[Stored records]
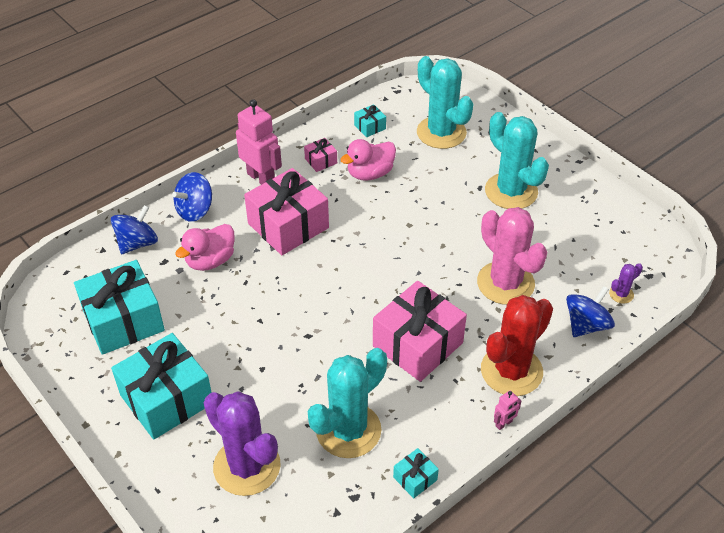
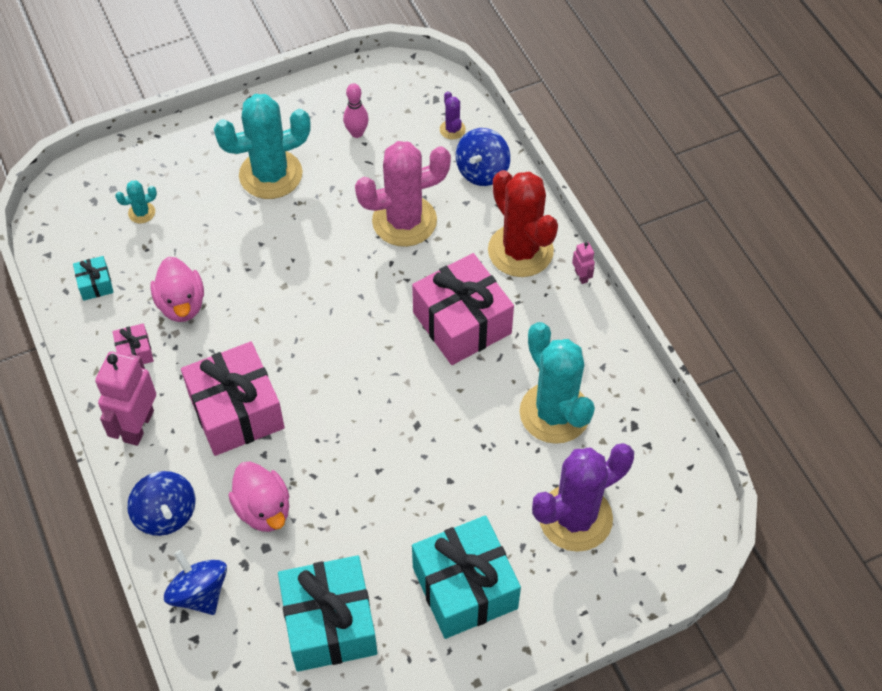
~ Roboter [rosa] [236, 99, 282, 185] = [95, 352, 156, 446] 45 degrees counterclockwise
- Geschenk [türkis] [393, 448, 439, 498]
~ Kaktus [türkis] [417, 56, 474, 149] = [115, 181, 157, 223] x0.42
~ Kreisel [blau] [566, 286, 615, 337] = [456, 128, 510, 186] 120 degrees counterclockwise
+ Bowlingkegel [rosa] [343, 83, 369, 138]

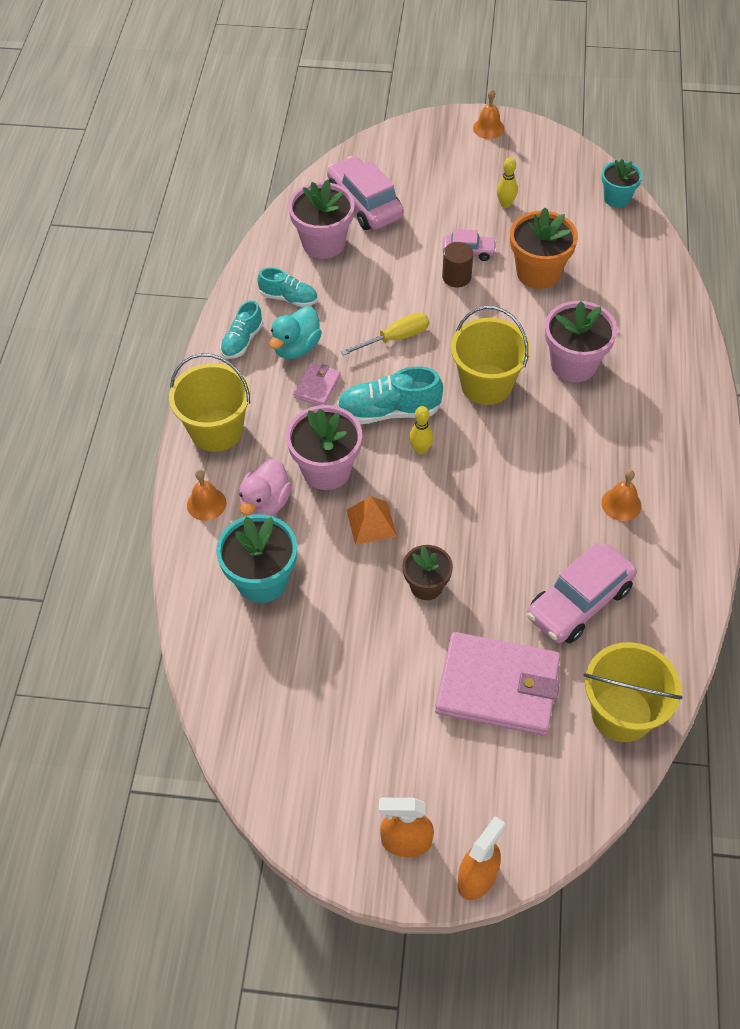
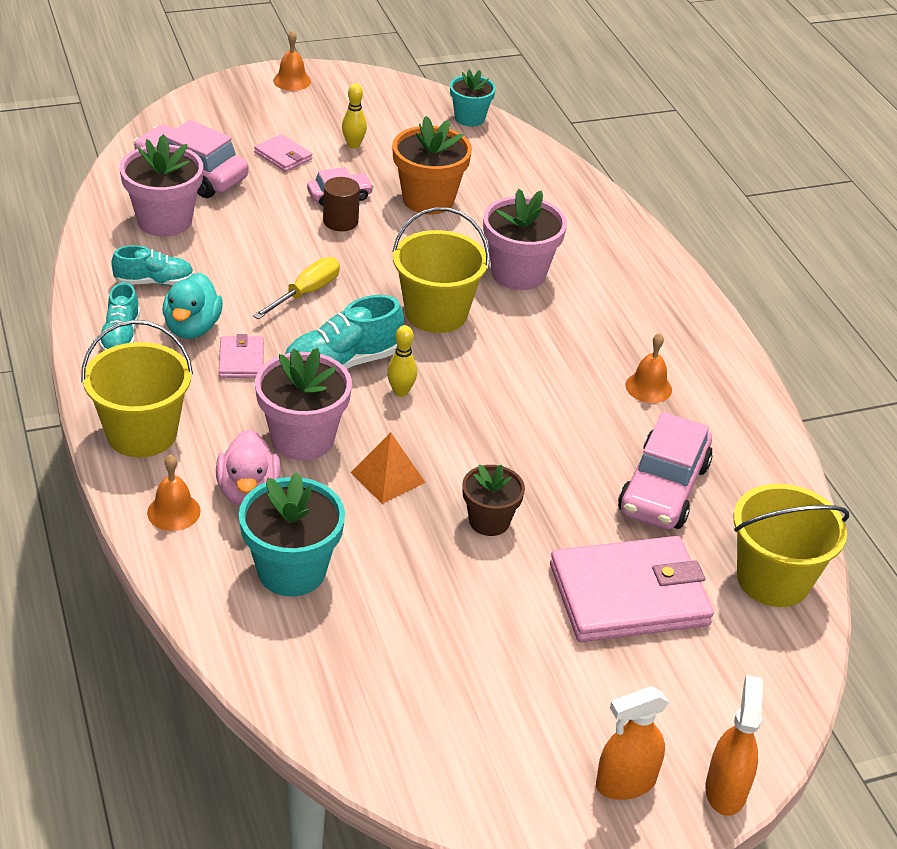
+ Geldbörse [rosa] [254, 134, 312, 172]

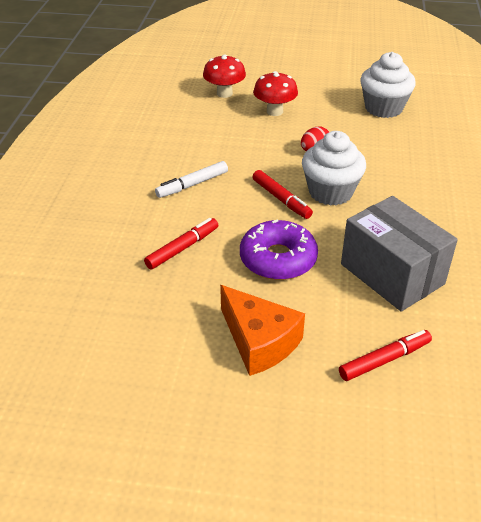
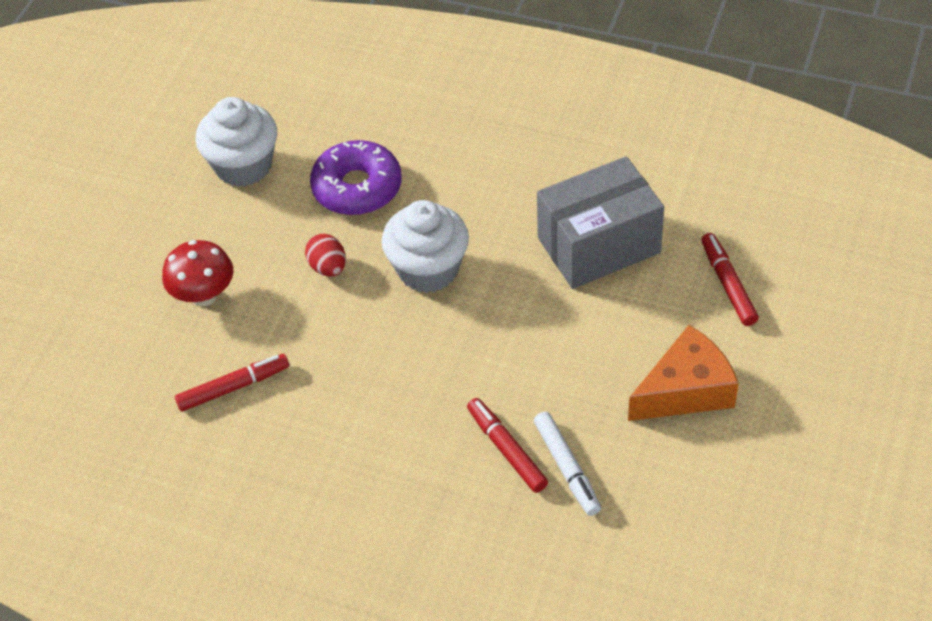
~ Filzstift [weiß] [155, 161, 228, 198] to [534, 412, 601, 516]
- Pilz [rot] [203, 54, 246, 98]
~ Donut [lila] [240, 219, 318, 280] to [310, 140, 402, 215]
~ Filzstift [rot] [253, 170, 313, 219] to [175, 354, 289, 412]

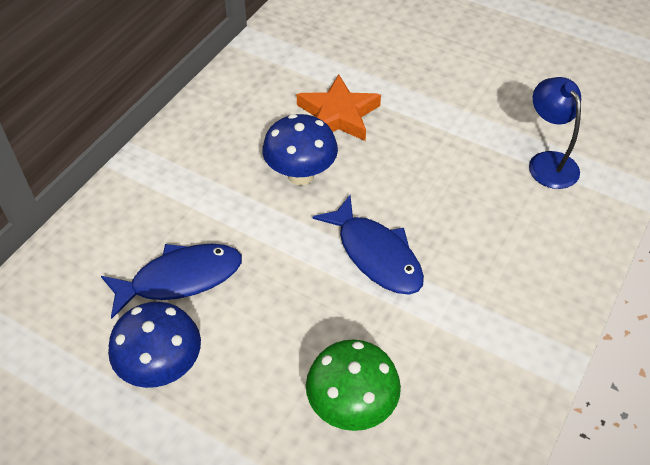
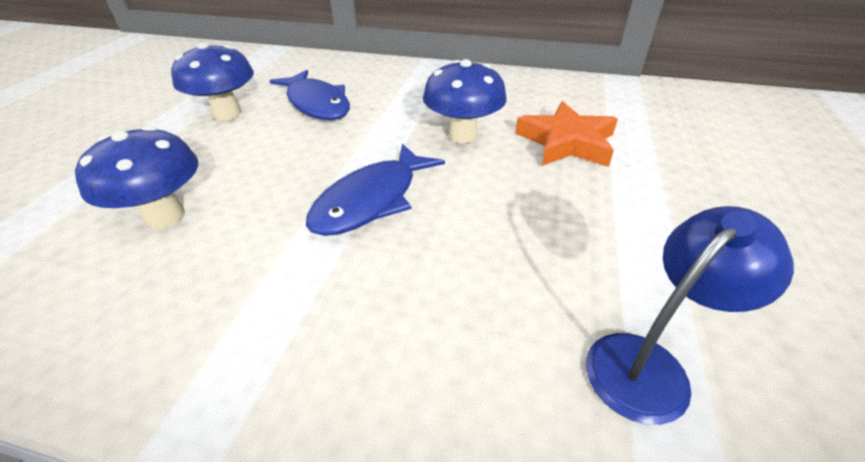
~ Pilz [grün] [306, 339, 401, 431] to Pilz [blau] [75, 126, 198, 228]

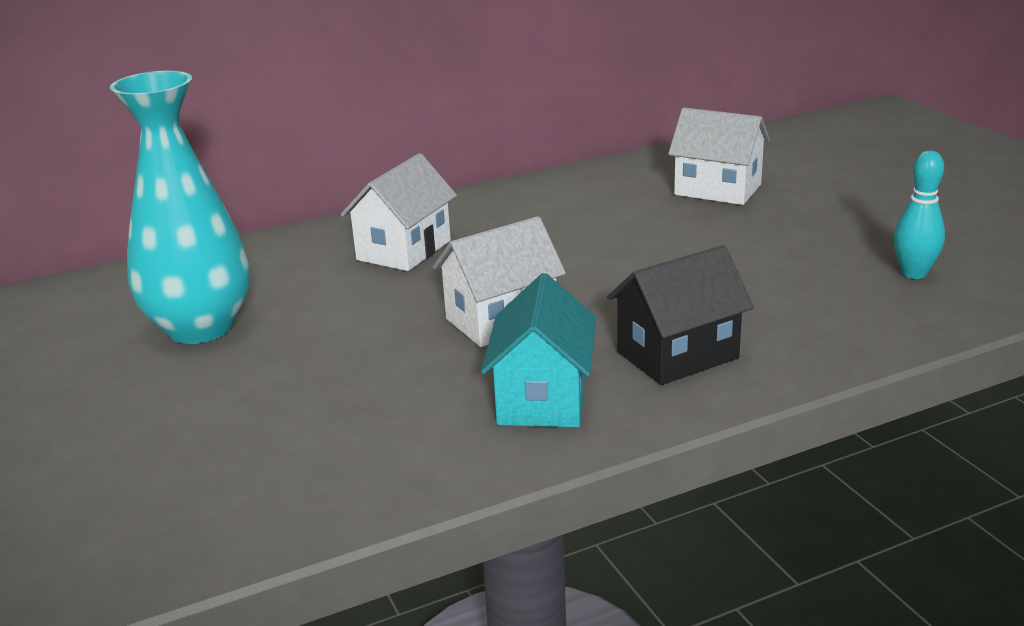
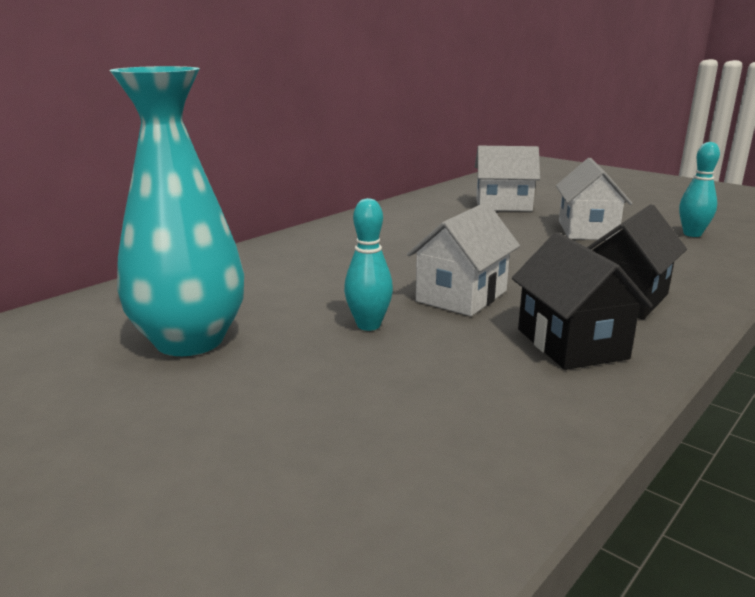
~ Haus [weiß] [341, 153, 457, 271] to [556, 158, 632, 240]
~ Haus [türkis] [481, 273, 596, 428] to Haus [schwarz] [512, 232, 653, 370]
+ Bowlingkegel [türkis] [344, 198, 393, 331]

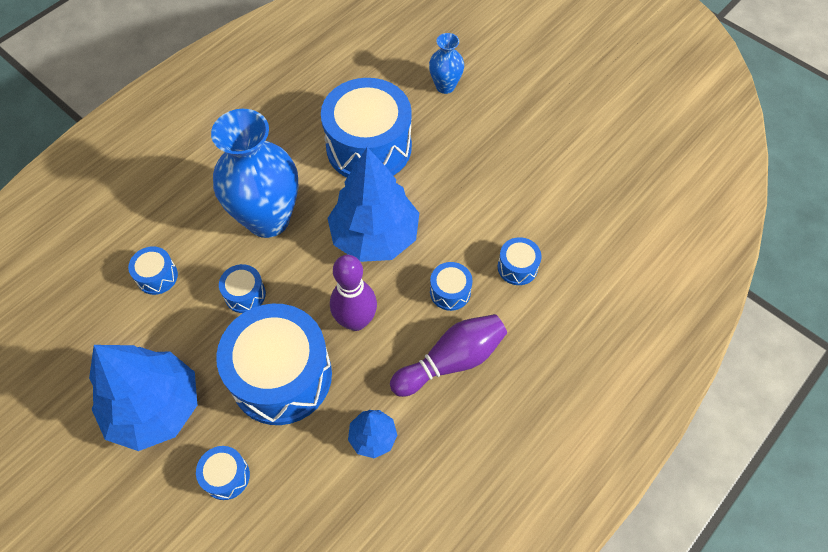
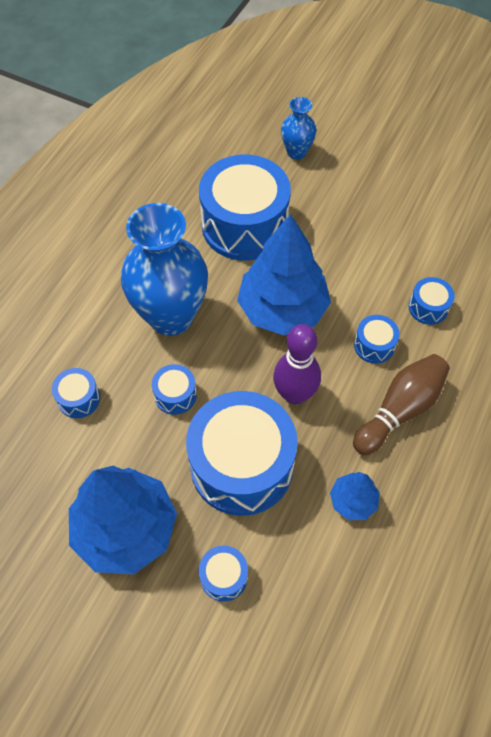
~ Bowlingkegel [lila] [390, 314, 507, 397] to Bowlingkegel [braun] [353, 354, 450, 455]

● **Task to carry out**
The answer must be a single number: the count of lines in the records above that contain the word "degrees".

● **Result of the task**
2